◆ **EXERCISE DESCRIPTION**: Extract each line of the material that follows exactly and omit its pictures.

━━ DATA SECTION ━━

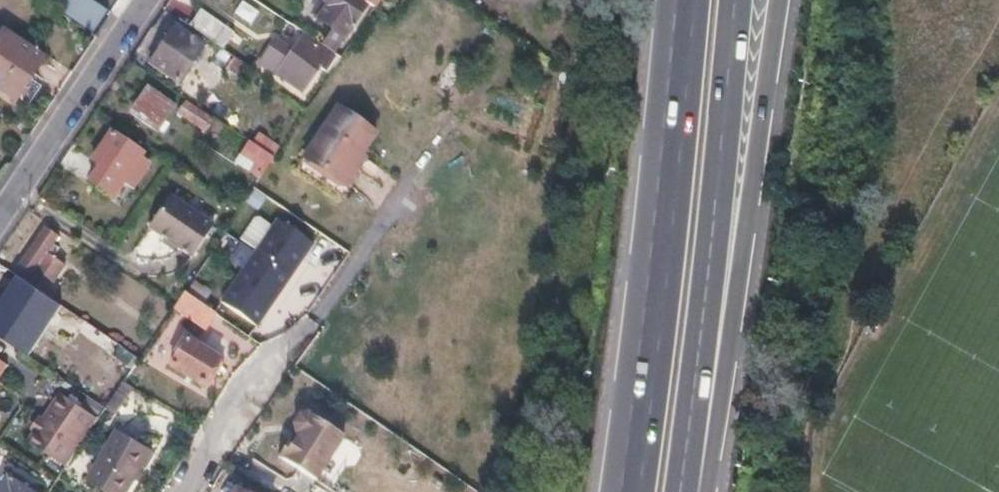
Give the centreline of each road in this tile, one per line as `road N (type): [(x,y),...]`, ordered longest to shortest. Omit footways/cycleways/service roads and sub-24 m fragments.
road 1 (motorway): [(704,491),(780,0)]
road 2 (motorway): [(676,491),(734,0)]
road 3 (motorway): [(676,70),(625,491)]
road 4 (residential): [(0,216),(145,0)]
road 5 (residential): [(183,491),(278,354),(307,325)]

━━━

◆ **EXERCISE SOLUTION**:
Give the centreline of each road in this tile, one per line as `road N (type): [(x,y),...]`, ordered longest to shortest. Omit footways/cycleways/service roads and sub-24 m fragments.
road 1 (motorway): [(704,491),(780,0)]
road 2 (motorway): [(676,491),(734,0)]
road 3 (motorway): [(676,70),(625,491)]
road 4 (residential): [(0,216),(145,0)]
road 5 (residential): [(183,491),(278,354),(307,325)]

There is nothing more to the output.